• **What the exercise asks**: Filter these entries, keeping only lines that hold the word "cone".

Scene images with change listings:
--- --- ---

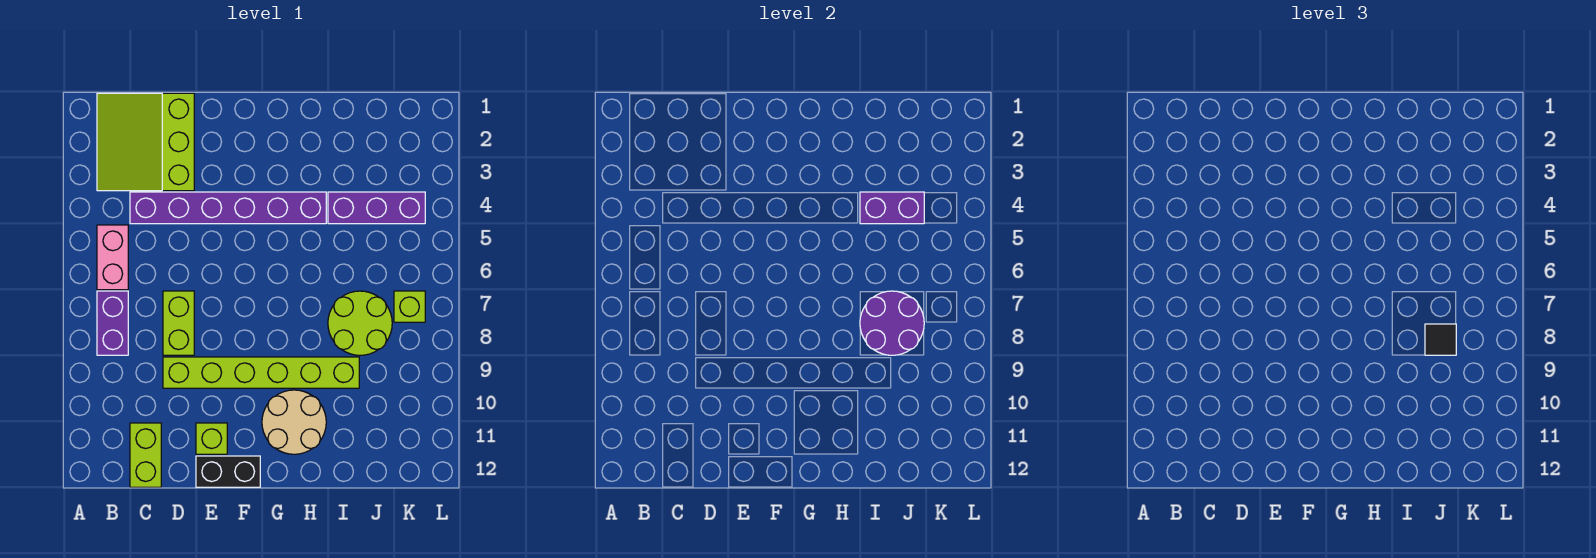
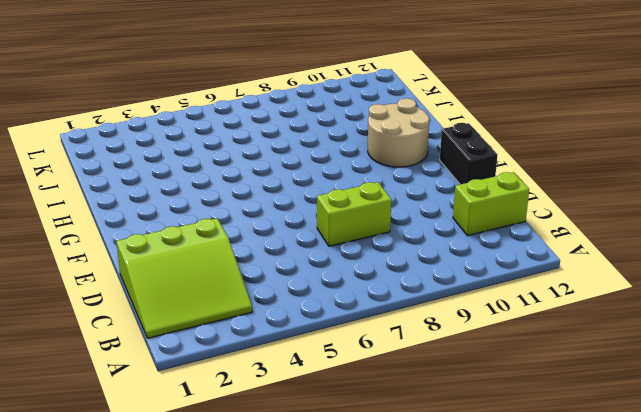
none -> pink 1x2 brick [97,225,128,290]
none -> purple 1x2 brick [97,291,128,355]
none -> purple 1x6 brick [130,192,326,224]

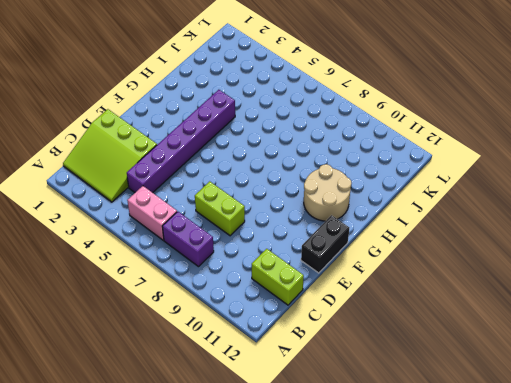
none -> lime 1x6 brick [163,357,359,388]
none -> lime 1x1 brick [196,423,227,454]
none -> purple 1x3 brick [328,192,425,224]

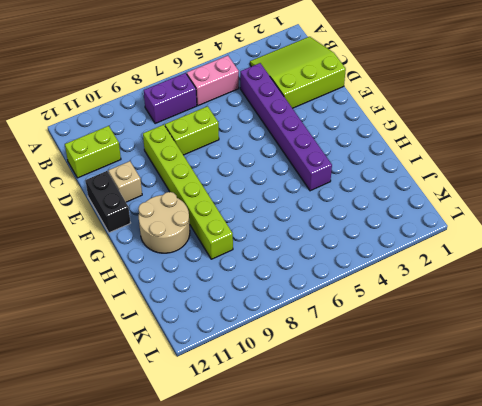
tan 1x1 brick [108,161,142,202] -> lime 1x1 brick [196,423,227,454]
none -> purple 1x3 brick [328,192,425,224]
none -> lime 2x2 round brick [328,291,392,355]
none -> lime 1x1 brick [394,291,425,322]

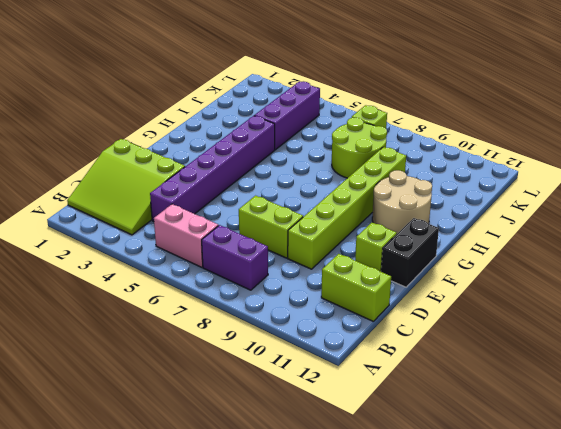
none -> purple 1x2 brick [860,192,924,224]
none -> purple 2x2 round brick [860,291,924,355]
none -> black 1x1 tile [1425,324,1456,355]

--- --- ---

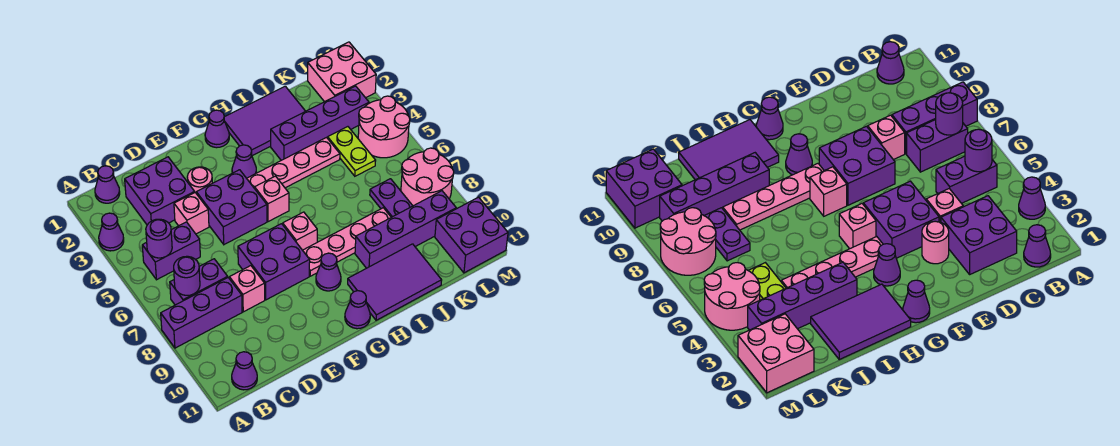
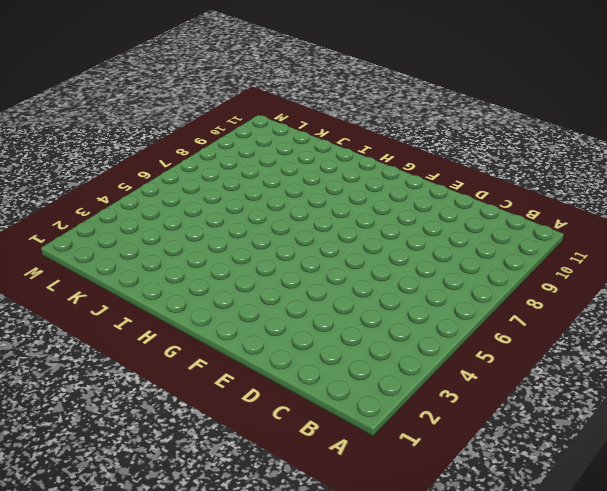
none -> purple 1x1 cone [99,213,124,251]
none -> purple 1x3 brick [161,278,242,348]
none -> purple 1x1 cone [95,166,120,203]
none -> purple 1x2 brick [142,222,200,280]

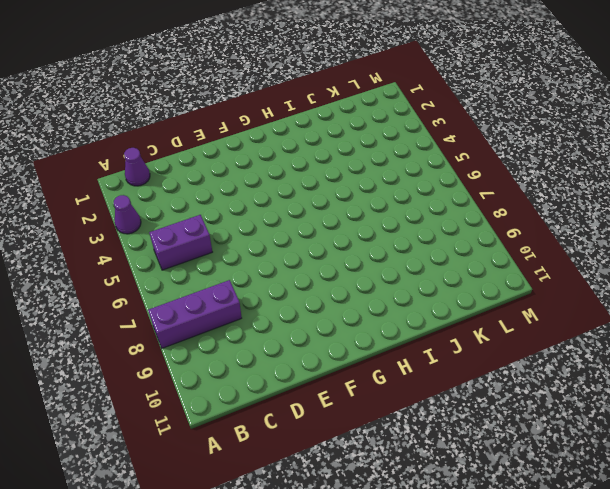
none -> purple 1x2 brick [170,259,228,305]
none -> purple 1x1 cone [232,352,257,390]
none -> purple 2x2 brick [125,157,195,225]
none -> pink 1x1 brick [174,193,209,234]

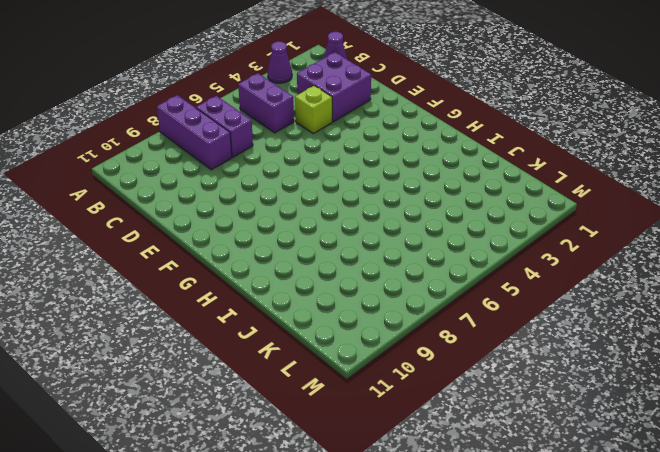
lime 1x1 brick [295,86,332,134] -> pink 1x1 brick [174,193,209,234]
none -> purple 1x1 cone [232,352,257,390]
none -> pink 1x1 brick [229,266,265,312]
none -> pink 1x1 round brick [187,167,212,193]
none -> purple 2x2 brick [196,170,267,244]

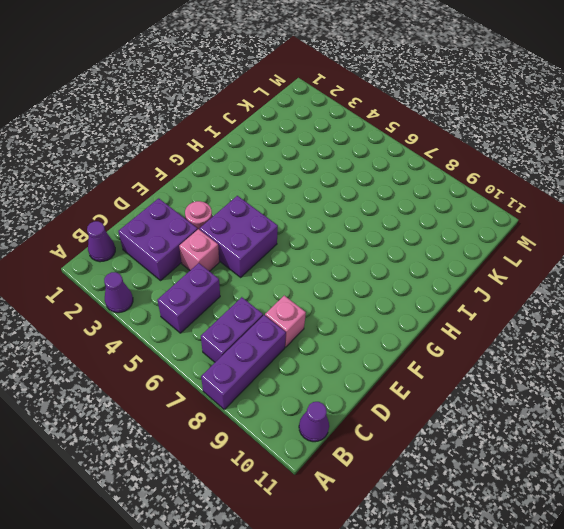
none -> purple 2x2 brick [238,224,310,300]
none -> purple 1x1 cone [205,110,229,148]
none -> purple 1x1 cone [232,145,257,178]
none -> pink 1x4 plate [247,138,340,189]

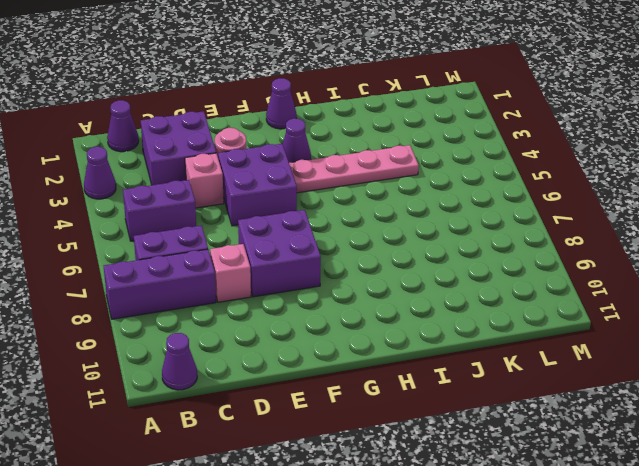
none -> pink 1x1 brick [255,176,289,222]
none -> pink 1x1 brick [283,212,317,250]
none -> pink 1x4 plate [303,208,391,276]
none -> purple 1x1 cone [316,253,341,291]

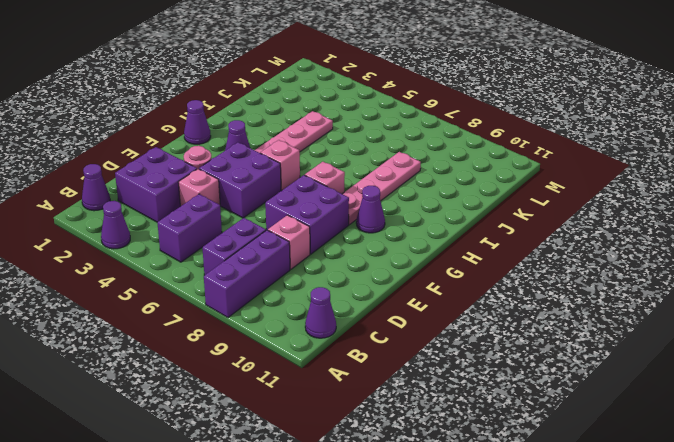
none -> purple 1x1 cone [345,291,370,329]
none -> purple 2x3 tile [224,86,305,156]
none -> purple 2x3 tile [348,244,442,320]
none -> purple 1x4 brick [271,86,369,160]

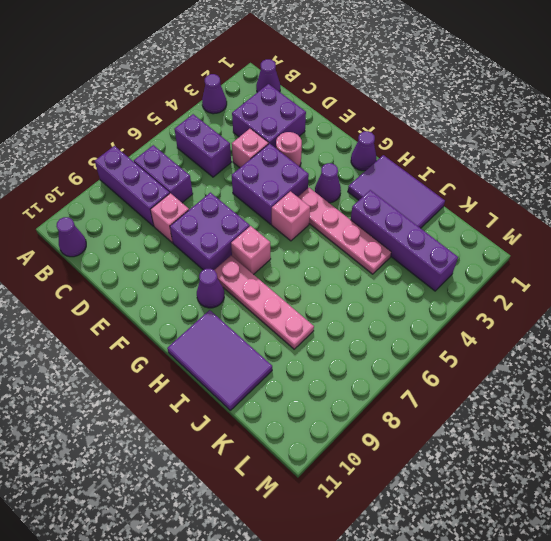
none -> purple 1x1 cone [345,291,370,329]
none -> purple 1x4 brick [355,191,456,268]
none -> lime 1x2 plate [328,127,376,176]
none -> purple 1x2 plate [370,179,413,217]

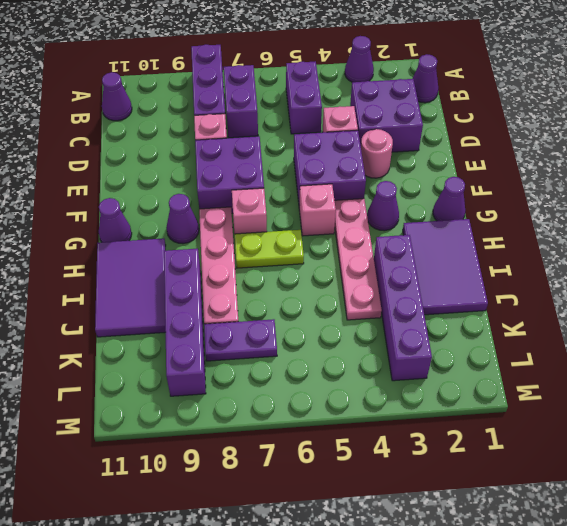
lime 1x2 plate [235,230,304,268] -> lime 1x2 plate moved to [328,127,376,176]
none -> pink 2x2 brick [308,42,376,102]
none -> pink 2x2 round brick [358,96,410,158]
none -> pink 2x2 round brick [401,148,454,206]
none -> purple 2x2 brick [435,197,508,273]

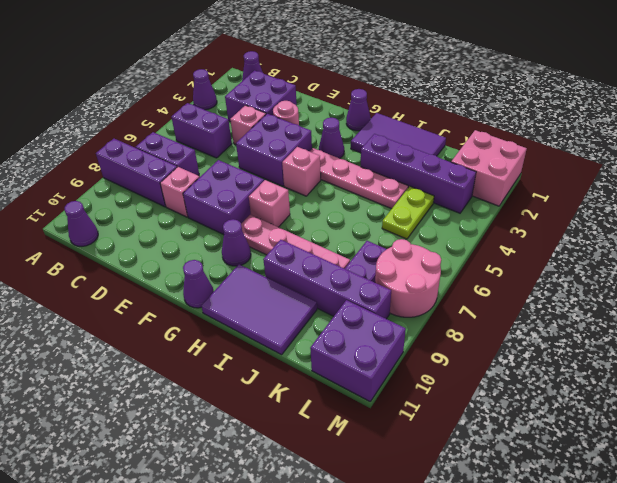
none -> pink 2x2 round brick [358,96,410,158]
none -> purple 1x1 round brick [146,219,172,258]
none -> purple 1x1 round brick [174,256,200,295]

--- --- ---

• **Response to the exercise**:
none -> purple 1x1 cone [99,213,124,251]
none -> purple 1x1 cone [95,166,120,203]
none -> purple 1x1 cone [232,352,257,390]
none -> purple 1x1 cone [232,352,257,390]
none -> purple 1x1 cone [205,110,229,148]
none -> purple 1x1 cone [232,145,257,178]
none -> purple 1x1 cone [316,253,341,291]
none -> purple 1x1 cone [345,291,370,329]
none -> purple 1x1 cone [345,291,370,329]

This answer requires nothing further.